== Segment start ==

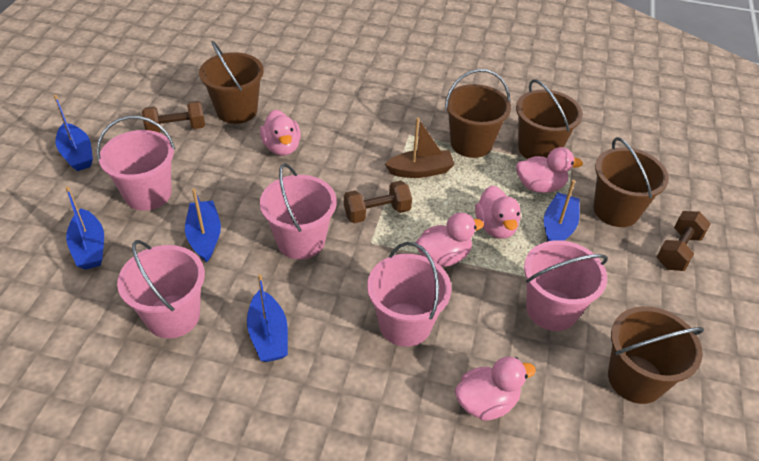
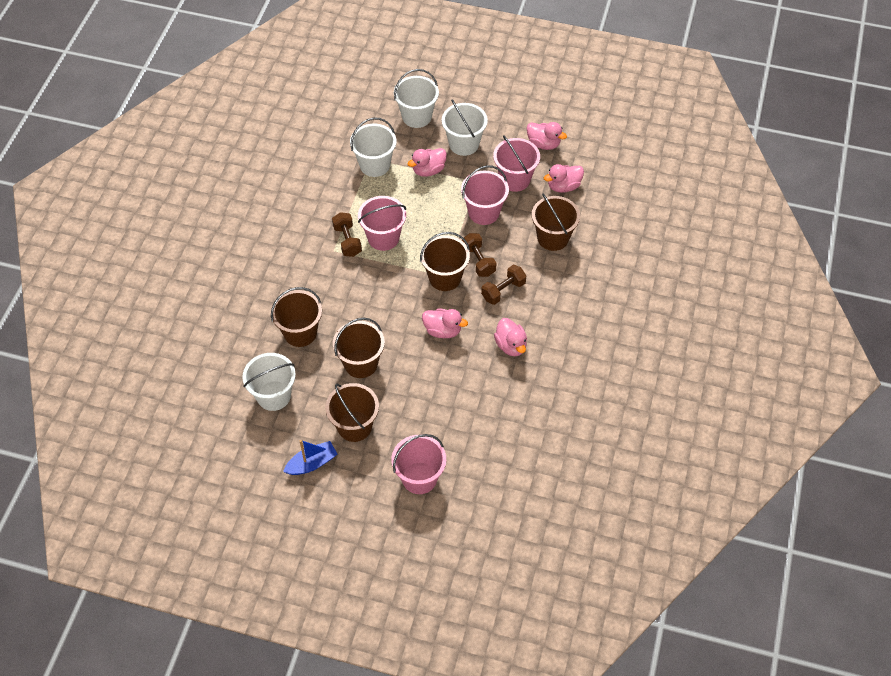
blue boat: 5 -> 1
brown boat: 1 -> 0
pink bucket: 5 -> 4
white bucket: 0 -> 4

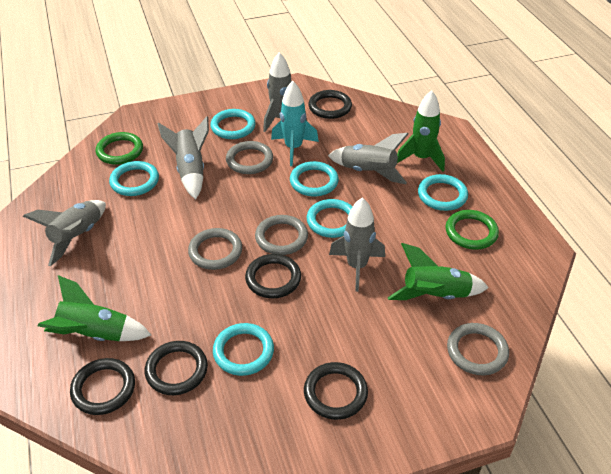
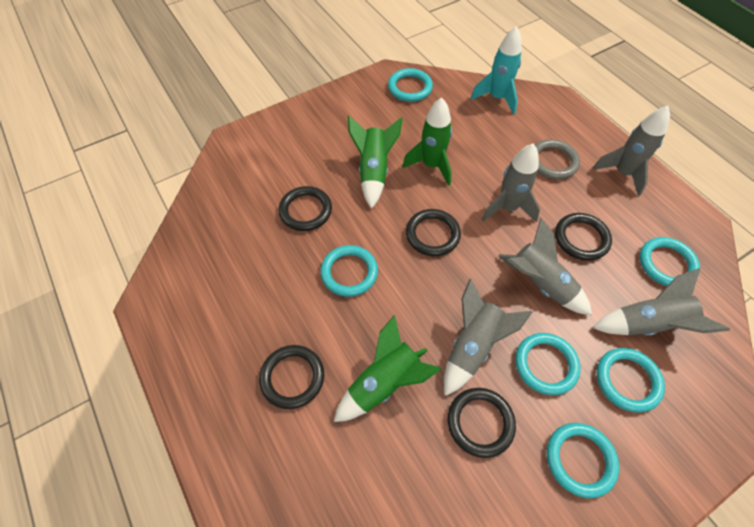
green ring: 2 -> 0
grey ring: 4 -> 1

== Segment end ==

**Work item:**
Transcribe each line above verbatim, with the pictures left out.

**Solution to this problem:**
blue boat: 5 -> 1
brown boat: 1 -> 0
pink bucket: 5 -> 4
white bucket: 0 -> 4

green ring: 2 -> 0
grey ring: 4 -> 1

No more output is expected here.